YOUR ASSIGNMENT:
Please set down exactly the lines of the listing below from the line containing "LINE3 pin DO: A10 -> A0" through the line containing "PIXELS1 pin GND: none -> GND", both lines included, leaving out all other lines.

GIVEN RECORDS:
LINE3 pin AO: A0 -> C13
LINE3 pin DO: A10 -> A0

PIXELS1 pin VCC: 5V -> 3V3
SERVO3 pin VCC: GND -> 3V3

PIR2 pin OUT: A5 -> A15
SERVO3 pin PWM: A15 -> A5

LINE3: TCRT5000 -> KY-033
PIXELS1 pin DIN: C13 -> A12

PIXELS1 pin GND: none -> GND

==

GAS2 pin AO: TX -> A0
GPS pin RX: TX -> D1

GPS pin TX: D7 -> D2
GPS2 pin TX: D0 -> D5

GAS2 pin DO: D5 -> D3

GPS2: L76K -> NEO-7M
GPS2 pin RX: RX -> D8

...

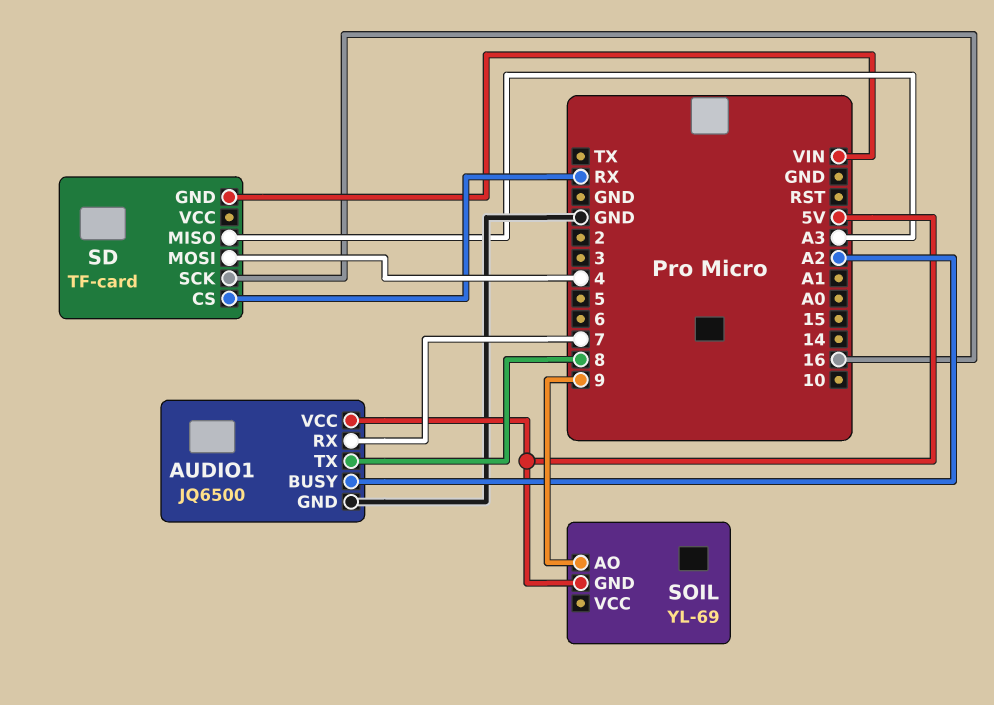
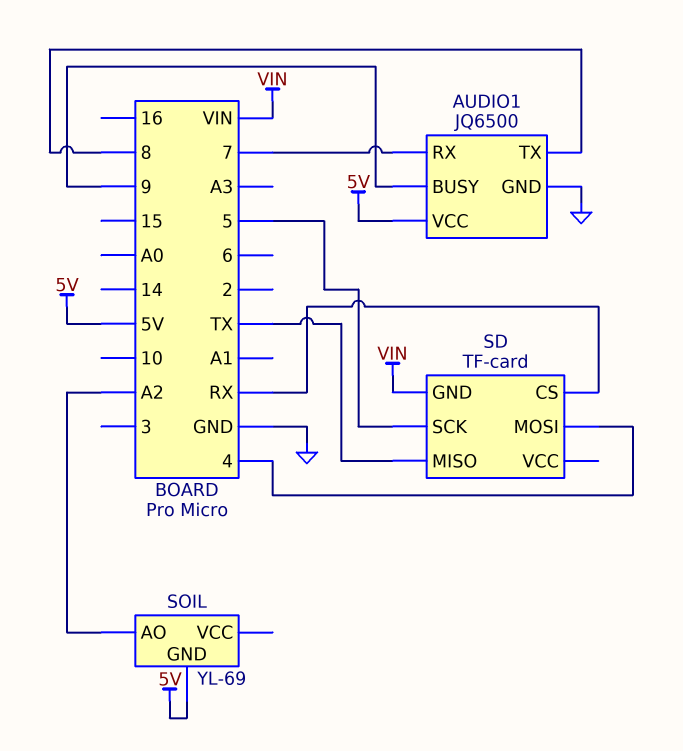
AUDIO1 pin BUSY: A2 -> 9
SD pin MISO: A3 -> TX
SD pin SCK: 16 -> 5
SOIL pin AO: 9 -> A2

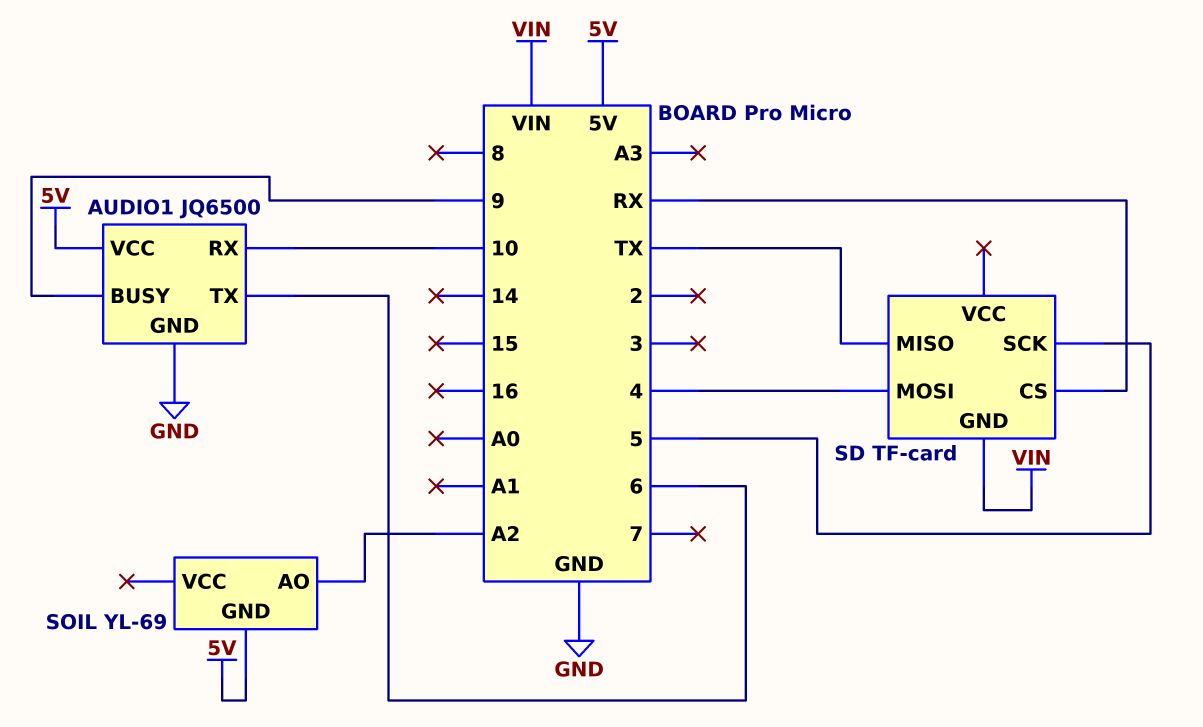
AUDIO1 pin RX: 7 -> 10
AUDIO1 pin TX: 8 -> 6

TASK OUTPUT:
LINE3 pin DO: A10 -> A0

PIXELS1 pin VCC: 5V -> 3V3
SERVO3 pin VCC: GND -> 3V3

PIR2 pin OUT: A5 -> A15
SERVO3 pin PWM: A15 -> A5

LINE3: TCRT5000 -> KY-033
PIXELS1 pin DIN: C13 -> A12

PIXELS1 pin GND: none -> GND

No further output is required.